Top of Supplied material

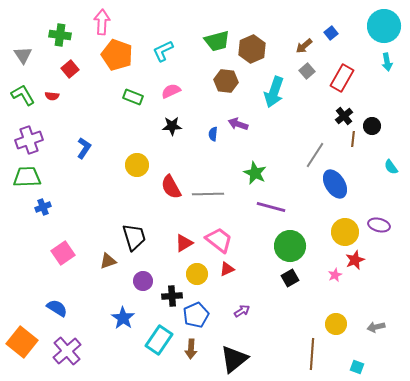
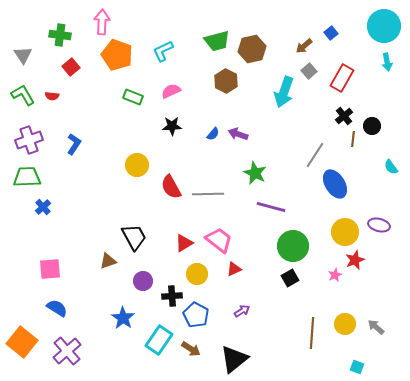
brown hexagon at (252, 49): rotated 12 degrees clockwise
red square at (70, 69): moved 1 px right, 2 px up
gray square at (307, 71): moved 2 px right
brown hexagon at (226, 81): rotated 20 degrees clockwise
cyan arrow at (274, 92): moved 10 px right
purple arrow at (238, 124): moved 10 px down
blue semicircle at (213, 134): rotated 144 degrees counterclockwise
blue L-shape at (84, 148): moved 10 px left, 4 px up
blue cross at (43, 207): rotated 21 degrees counterclockwise
black trapezoid at (134, 237): rotated 12 degrees counterclockwise
green circle at (290, 246): moved 3 px right
pink square at (63, 253): moved 13 px left, 16 px down; rotated 30 degrees clockwise
red triangle at (227, 269): moved 7 px right
blue pentagon at (196, 315): rotated 20 degrees counterclockwise
yellow circle at (336, 324): moved 9 px right
gray arrow at (376, 327): rotated 54 degrees clockwise
brown arrow at (191, 349): rotated 60 degrees counterclockwise
brown line at (312, 354): moved 21 px up
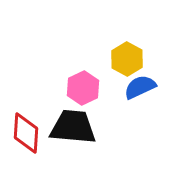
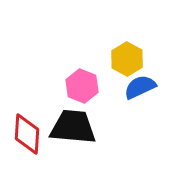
pink hexagon: moved 1 px left, 2 px up; rotated 12 degrees counterclockwise
red diamond: moved 1 px right, 1 px down
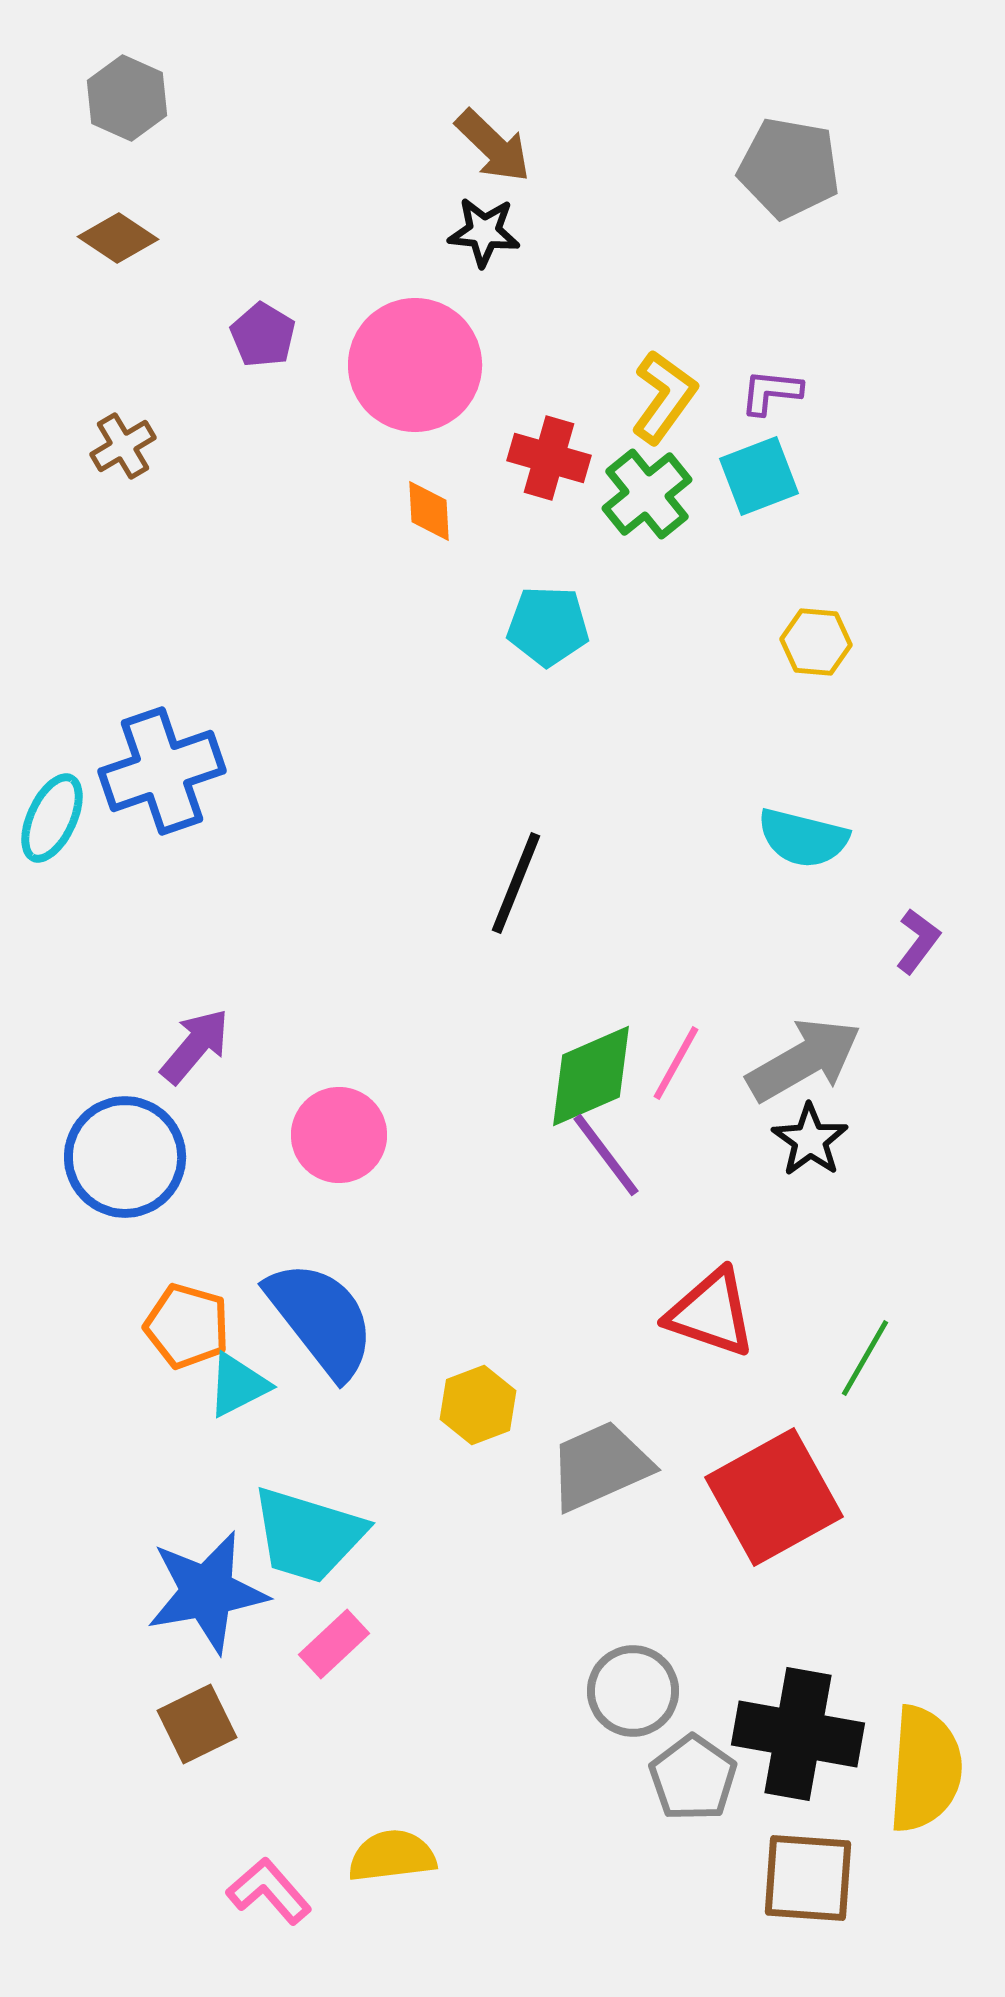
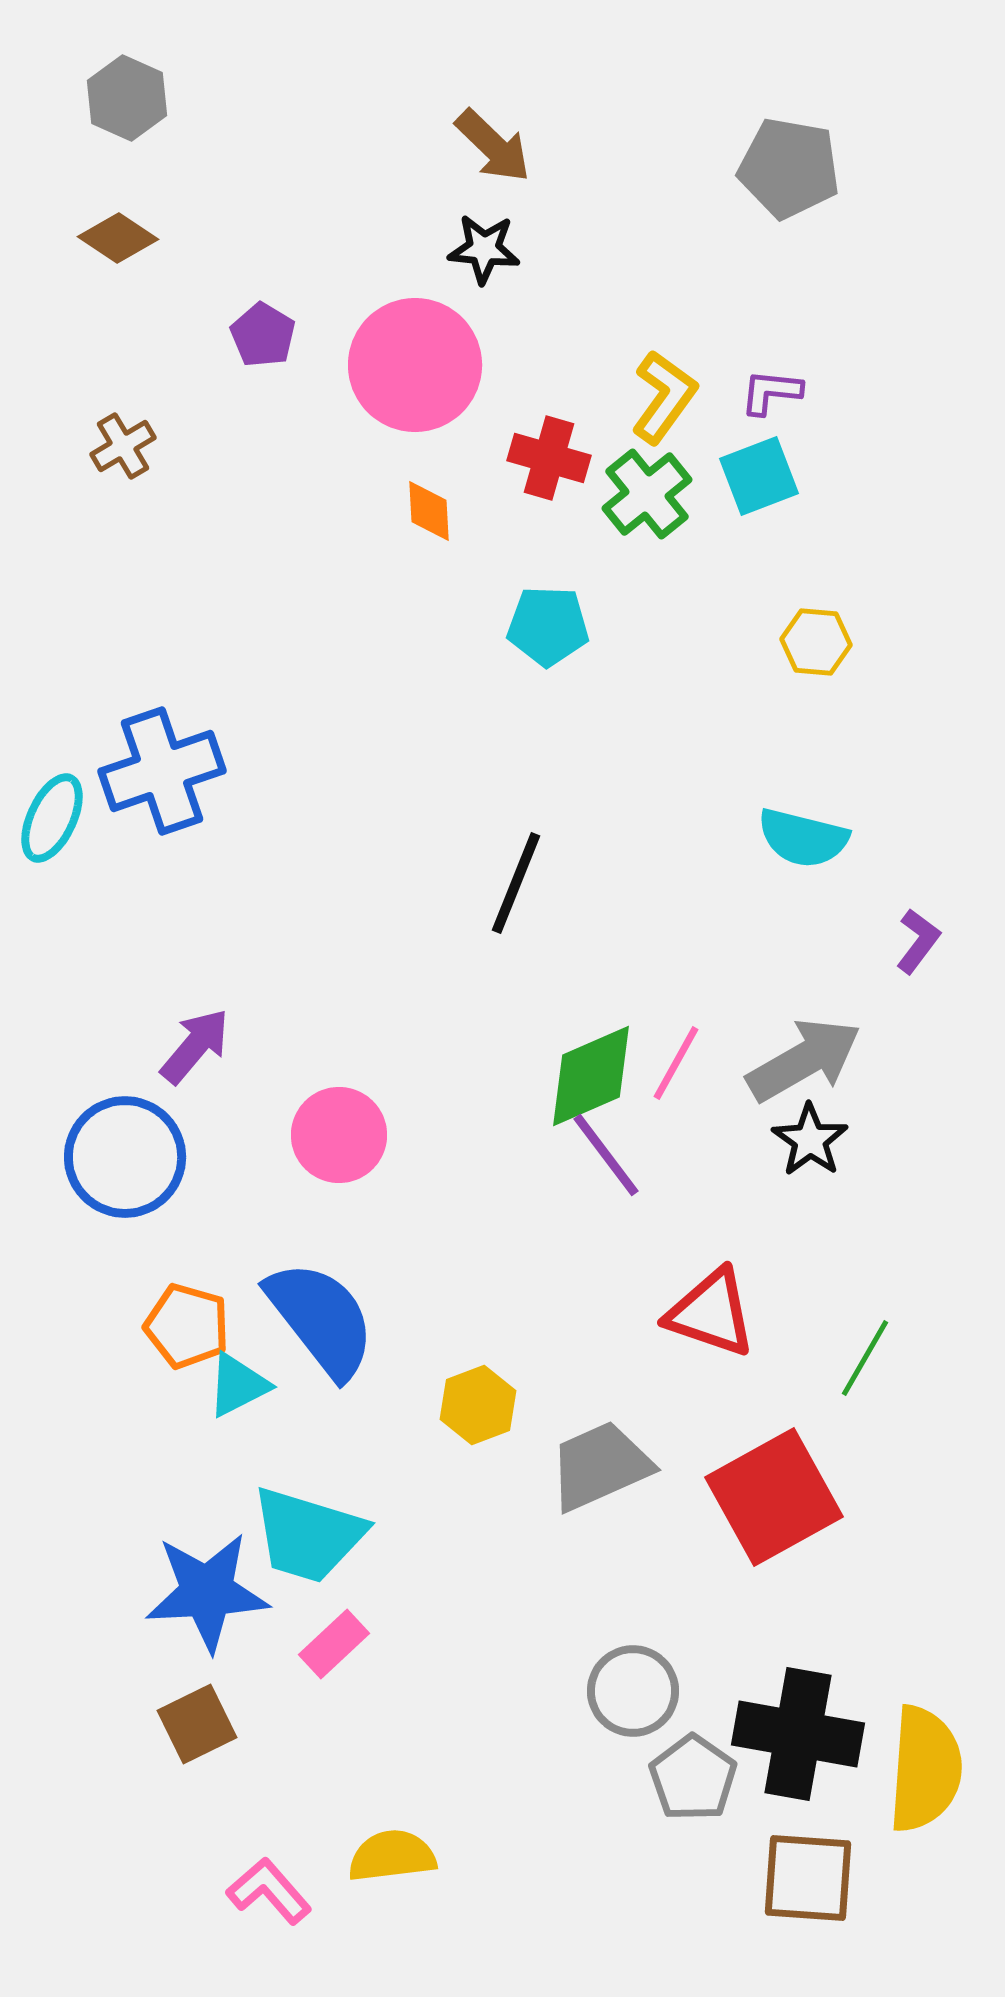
black star at (484, 232): moved 17 px down
blue star at (207, 1592): rotated 7 degrees clockwise
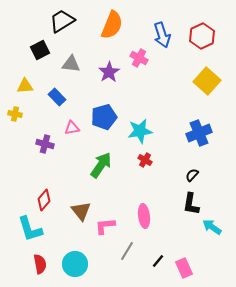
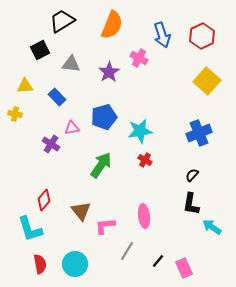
purple cross: moved 6 px right; rotated 18 degrees clockwise
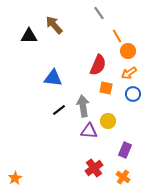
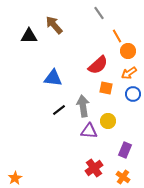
red semicircle: rotated 25 degrees clockwise
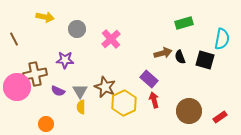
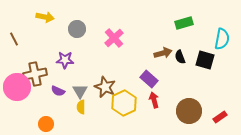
pink cross: moved 3 px right, 1 px up
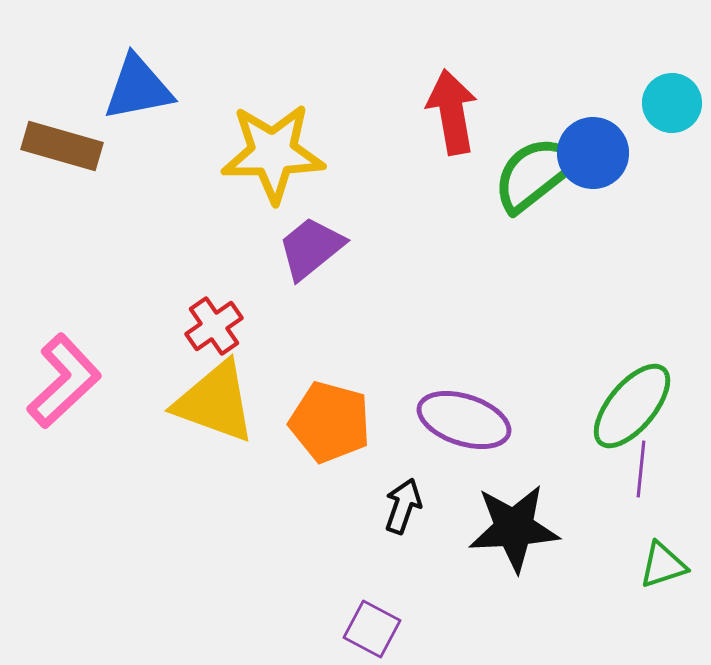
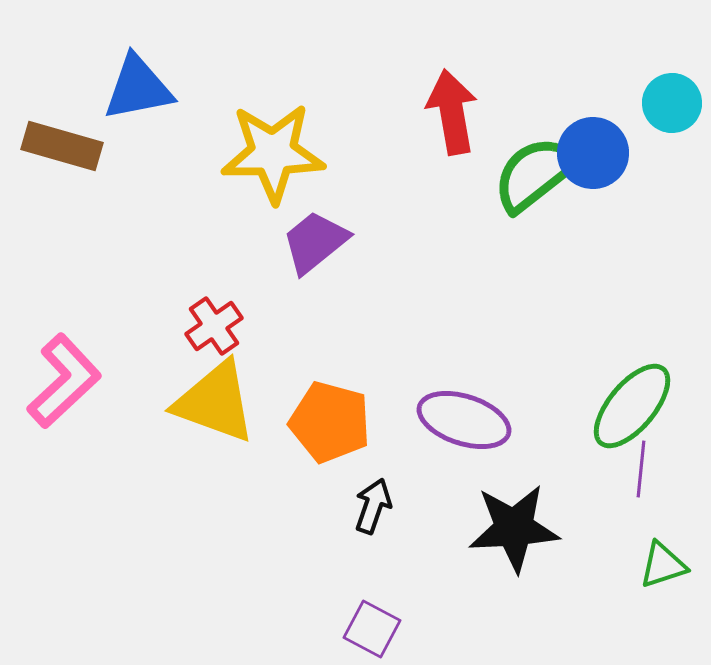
purple trapezoid: moved 4 px right, 6 px up
black arrow: moved 30 px left
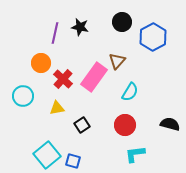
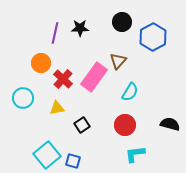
black star: moved 1 px down; rotated 12 degrees counterclockwise
brown triangle: moved 1 px right
cyan circle: moved 2 px down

Bottom of Supplied material

Brief:
Output all the material above exactly once more, leaving every picture out.

Expected output:
brown hexagon at (252, 49): rotated 12 degrees clockwise
red square at (70, 69): moved 1 px right, 2 px up
gray square at (307, 71): moved 2 px right
brown hexagon at (226, 81): rotated 20 degrees clockwise
cyan arrow at (274, 92): moved 10 px right
purple arrow at (238, 124): moved 10 px down
blue semicircle at (213, 134): rotated 144 degrees counterclockwise
blue L-shape at (84, 148): moved 10 px left, 4 px up
blue cross at (43, 207): rotated 21 degrees counterclockwise
black trapezoid at (134, 237): rotated 12 degrees counterclockwise
green circle at (290, 246): moved 3 px right
pink square at (63, 253): moved 13 px left, 16 px down; rotated 30 degrees clockwise
red triangle at (227, 269): moved 7 px right
blue pentagon at (196, 315): rotated 20 degrees counterclockwise
yellow circle at (336, 324): moved 9 px right
gray arrow at (376, 327): rotated 54 degrees clockwise
brown arrow at (191, 349): rotated 60 degrees counterclockwise
brown line at (312, 354): moved 21 px up
pink hexagon: moved 1 px left, 2 px up; rotated 12 degrees counterclockwise
red diamond: moved 1 px right, 1 px down
black star at (484, 232): moved 17 px down
blue star at (207, 1592): rotated 7 degrees clockwise
purple cross: moved 6 px right; rotated 18 degrees clockwise
red semicircle: rotated 25 degrees clockwise
pink cross: moved 3 px right, 1 px up
purple trapezoid: moved 4 px right, 6 px up
black arrow: moved 30 px left
black star: moved 1 px down; rotated 12 degrees counterclockwise
brown triangle: moved 1 px right
cyan circle: moved 2 px down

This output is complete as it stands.